» Information shown:
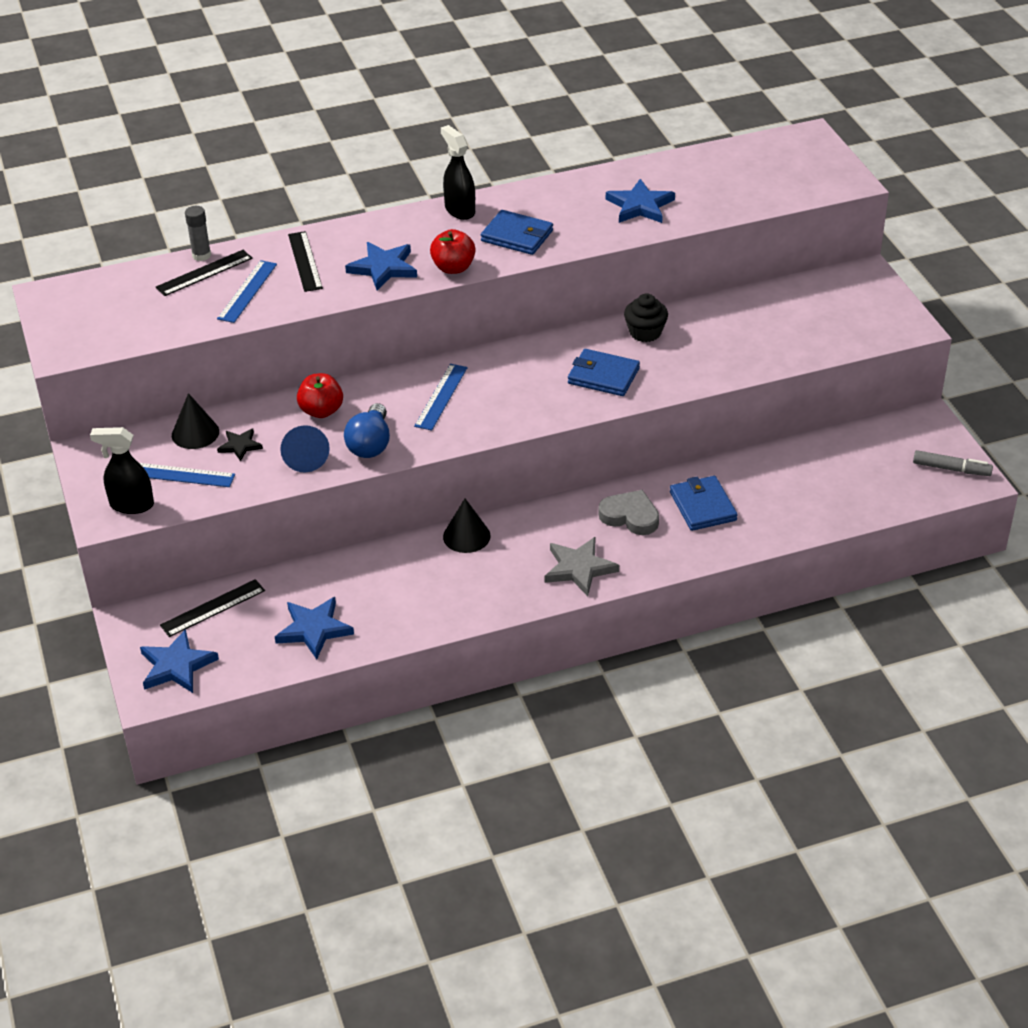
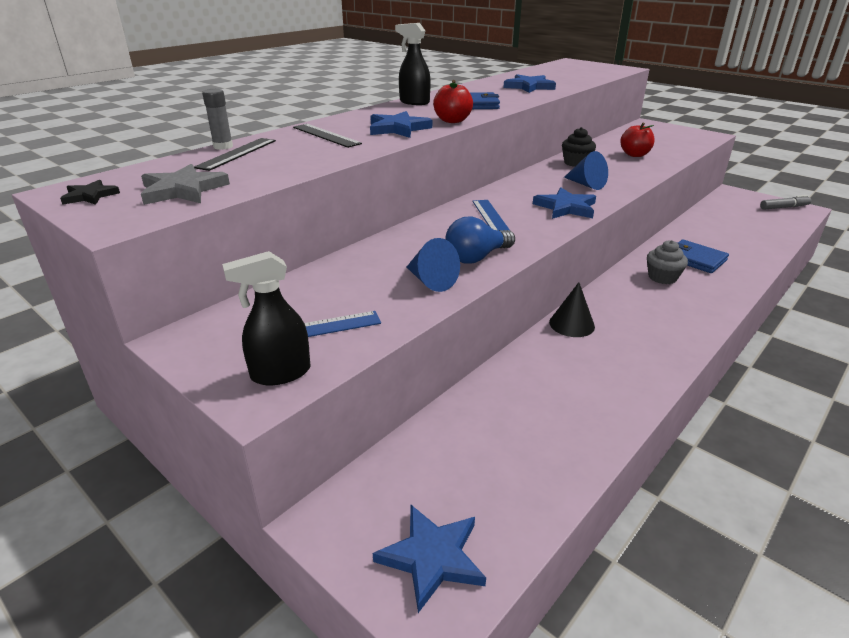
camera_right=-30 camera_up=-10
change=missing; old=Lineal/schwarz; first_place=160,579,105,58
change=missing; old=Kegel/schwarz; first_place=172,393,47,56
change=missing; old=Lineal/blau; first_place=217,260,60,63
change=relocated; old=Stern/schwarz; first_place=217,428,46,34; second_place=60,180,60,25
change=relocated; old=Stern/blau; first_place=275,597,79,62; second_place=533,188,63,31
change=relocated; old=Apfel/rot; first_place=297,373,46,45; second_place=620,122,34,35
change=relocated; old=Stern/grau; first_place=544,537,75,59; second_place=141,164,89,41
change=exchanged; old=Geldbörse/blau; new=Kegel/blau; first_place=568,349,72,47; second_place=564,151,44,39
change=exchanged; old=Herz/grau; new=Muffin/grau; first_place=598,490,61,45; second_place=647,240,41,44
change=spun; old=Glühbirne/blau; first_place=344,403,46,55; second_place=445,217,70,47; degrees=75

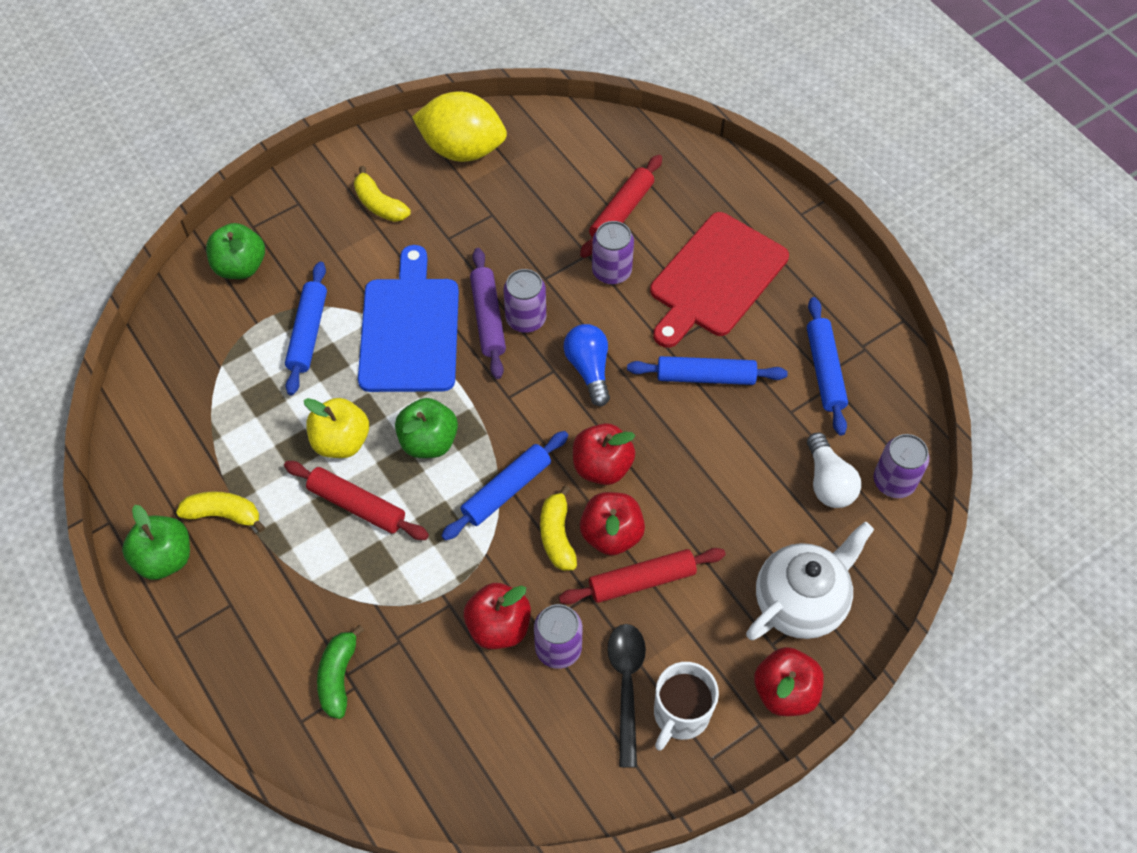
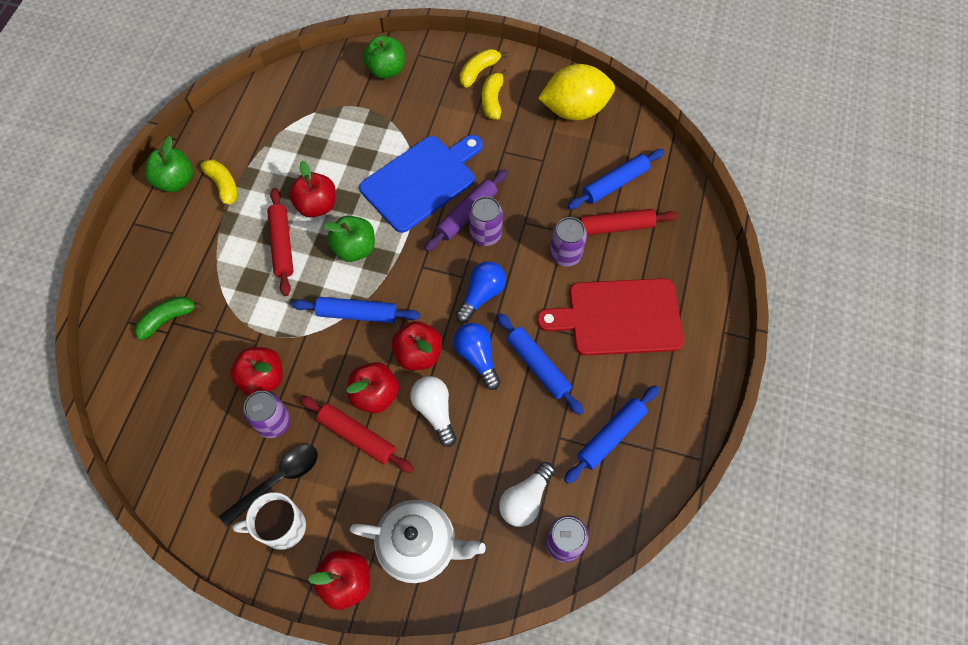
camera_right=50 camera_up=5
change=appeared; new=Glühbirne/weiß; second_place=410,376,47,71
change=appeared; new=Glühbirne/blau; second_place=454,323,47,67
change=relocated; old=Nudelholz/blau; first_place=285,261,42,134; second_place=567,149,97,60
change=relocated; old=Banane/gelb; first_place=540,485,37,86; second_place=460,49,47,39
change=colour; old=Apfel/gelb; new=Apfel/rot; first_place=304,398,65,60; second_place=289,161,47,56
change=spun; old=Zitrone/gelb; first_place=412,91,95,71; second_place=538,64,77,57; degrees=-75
==
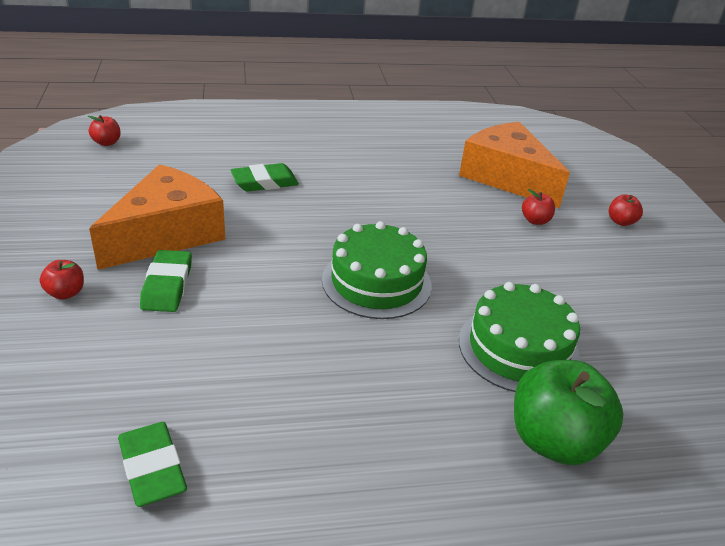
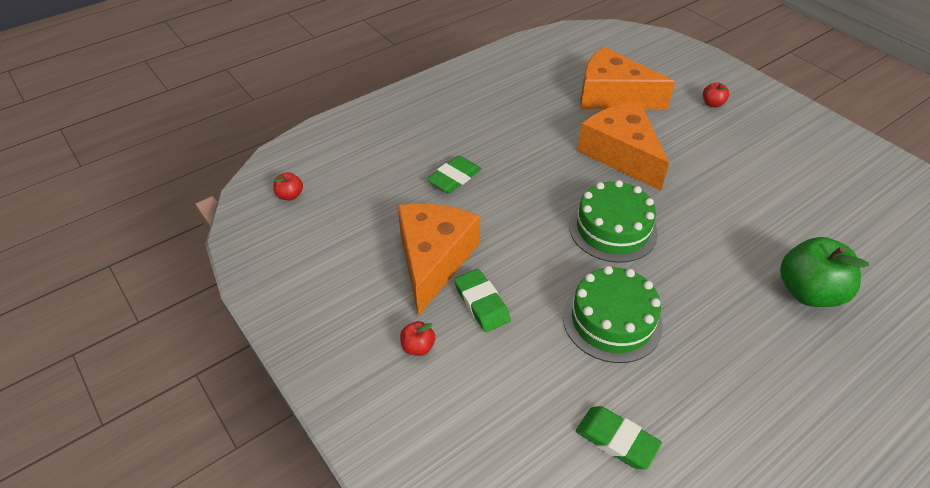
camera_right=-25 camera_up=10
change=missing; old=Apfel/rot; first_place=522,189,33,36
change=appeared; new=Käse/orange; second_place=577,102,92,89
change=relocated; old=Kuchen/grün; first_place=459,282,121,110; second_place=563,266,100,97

» Assignment: Take from the listing above each line that contains the string "Stern".

» Task output:
change=relocated; old=Stern/schwarz; first_place=217,428,46,34; second_place=60,180,60,25
change=relocated; old=Stern/blau; first_place=275,597,79,62; second_place=533,188,63,31
change=relocated; old=Stern/grau; first_place=544,537,75,59; second_place=141,164,89,41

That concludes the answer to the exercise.